## Assigned task
When you set down the entries, keep every word exactly as it is but drop the pictures.

◇ ◇ ◇

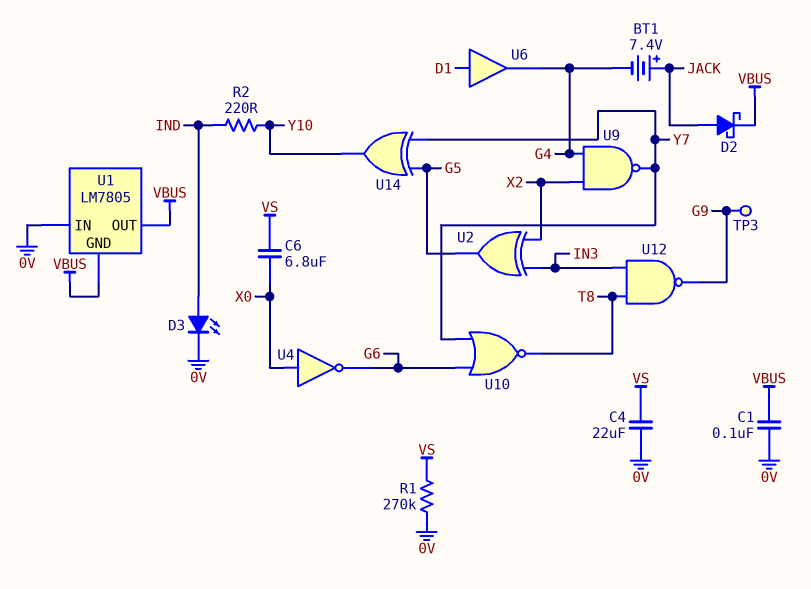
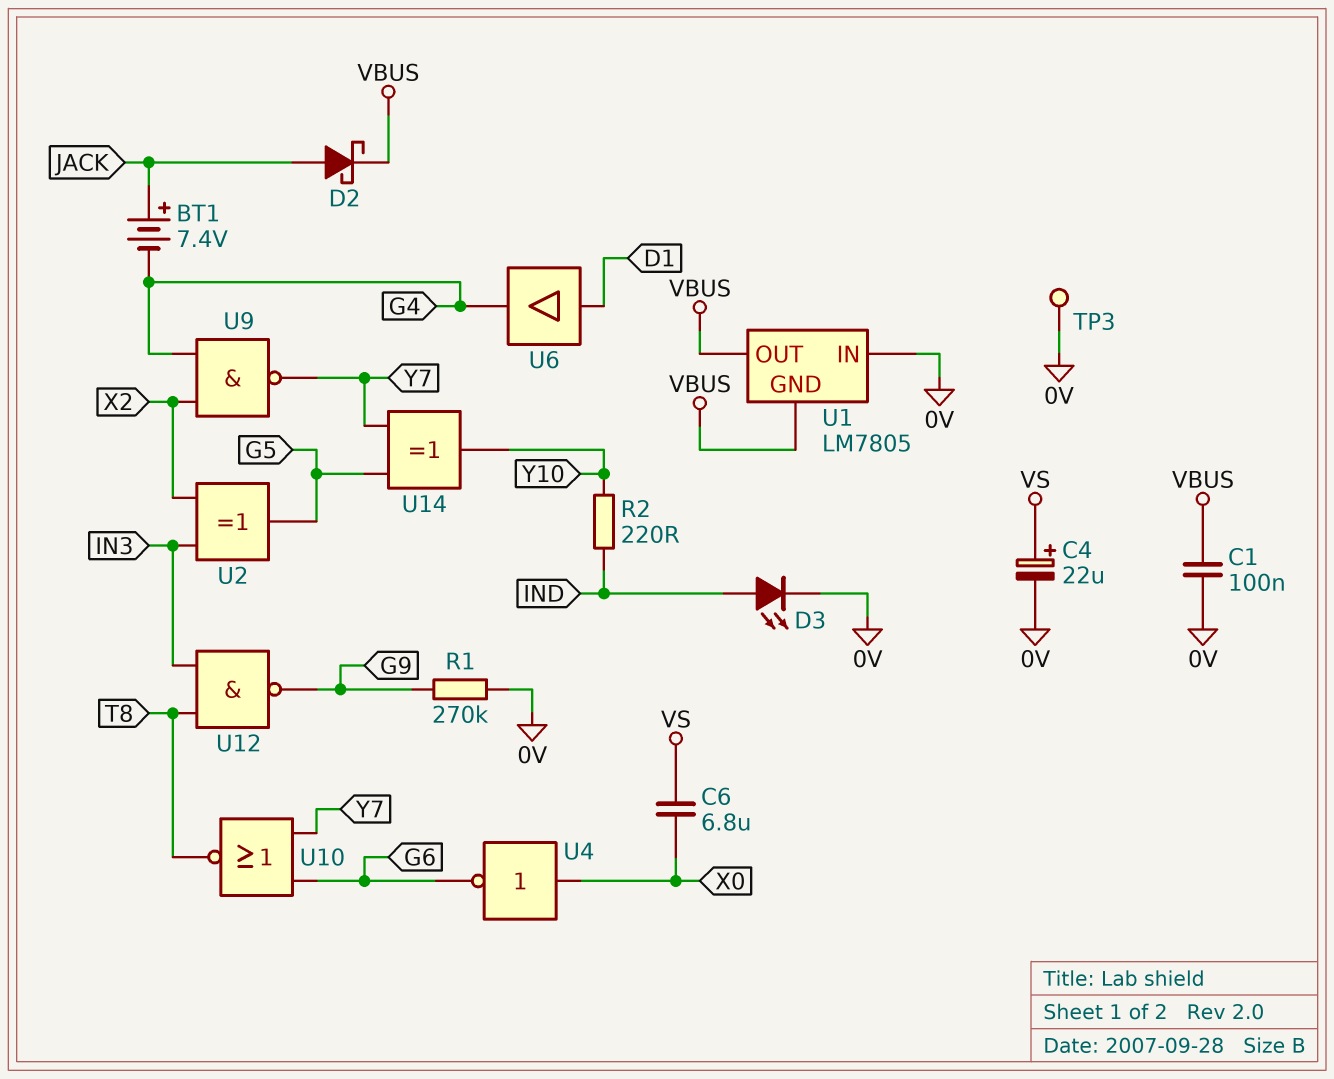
C4: 22uF (0V, VS) -> 22uF (plus VS, minus 0V)
R1: 270k (0V, VS) -> 270k (0V, G9)
TP3: test point (G9) -> test point (0V)

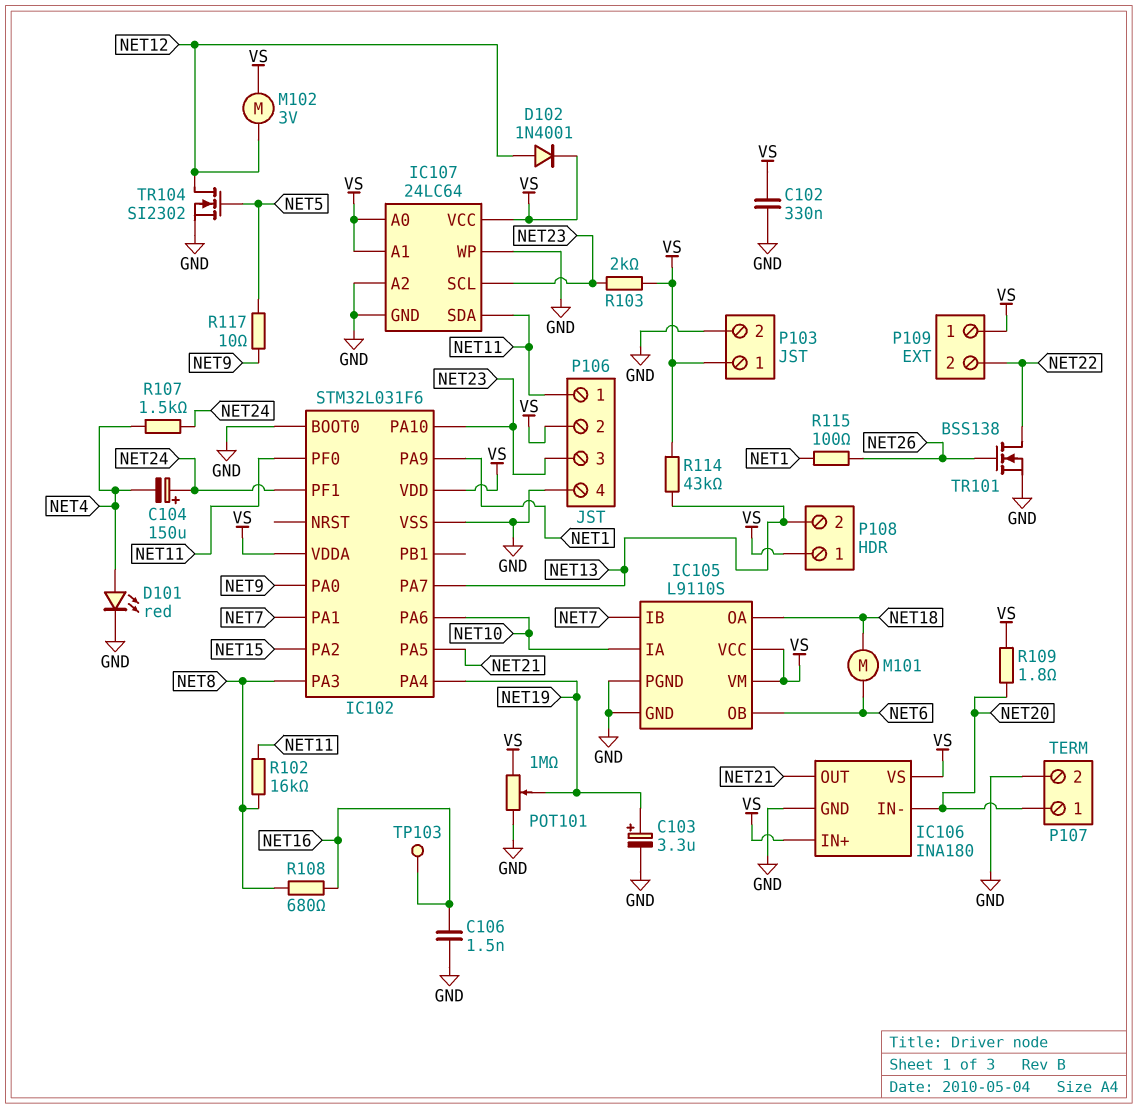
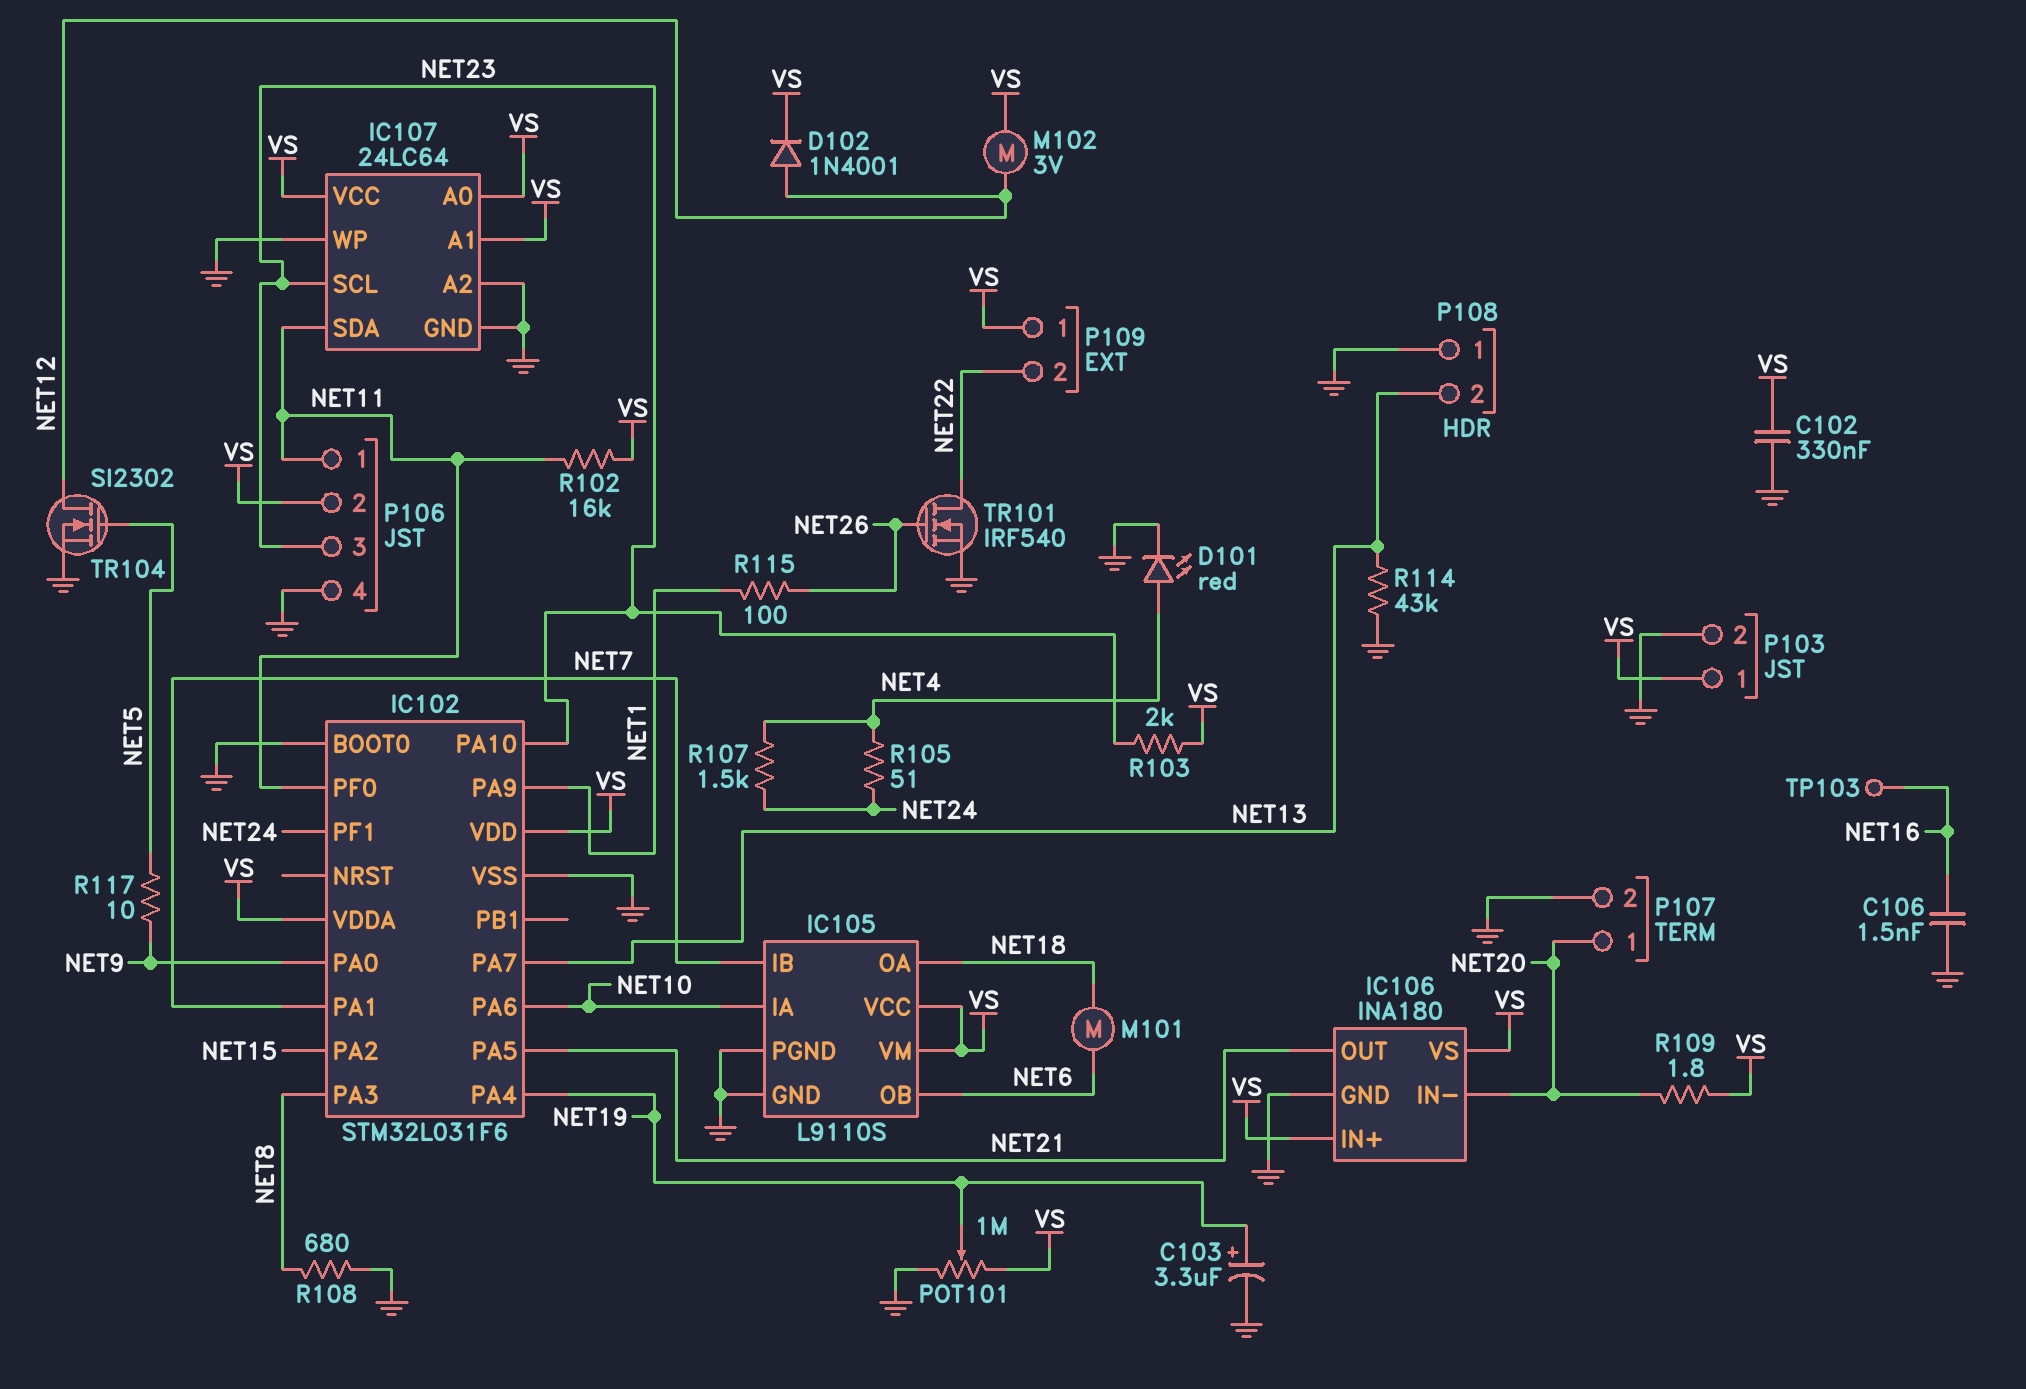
C104: 150uF (plus NET24, minus NET4) -> none
P108 pin 1: VS -> GND
R102: 16k (NET8, NET11) -> 16k (NET11, VS)
R105: none -> 51 (NET4, NET24)
R108: 680 (NET8, NET16) -> 680 (GND, NET8)
R114: 43k (NET13, VS) -> 43k (GND, NET13)
TR101: NMOS BSS138 (G NET26, D NET22, S GND) -> NMOS IRF540 (G NET26, D NET22, S GND)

◇ ◇ ◇

## Result for this task
C4: 22uF (0V, VS) -> 22uF (plus VS, minus 0V)
R1: 270k (0V, VS) -> 270k (0V, G9)
TP3: test point (G9) -> test point (0V)

C104: 150uF (plus NET24, minus NET4) -> none
P108 pin 1: VS -> GND
R102: 16k (NET8, NET11) -> 16k (NET11, VS)
R105: none -> 51 (NET4, NET24)
R108: 680 (NET8, NET16) -> 680 (GND, NET8)
R114: 43k (NET13, VS) -> 43k (GND, NET13)
TR101: NMOS BSS138 (G NET26, D NET22, S GND) -> NMOS IRF540 (G NET26, D NET22, S GND)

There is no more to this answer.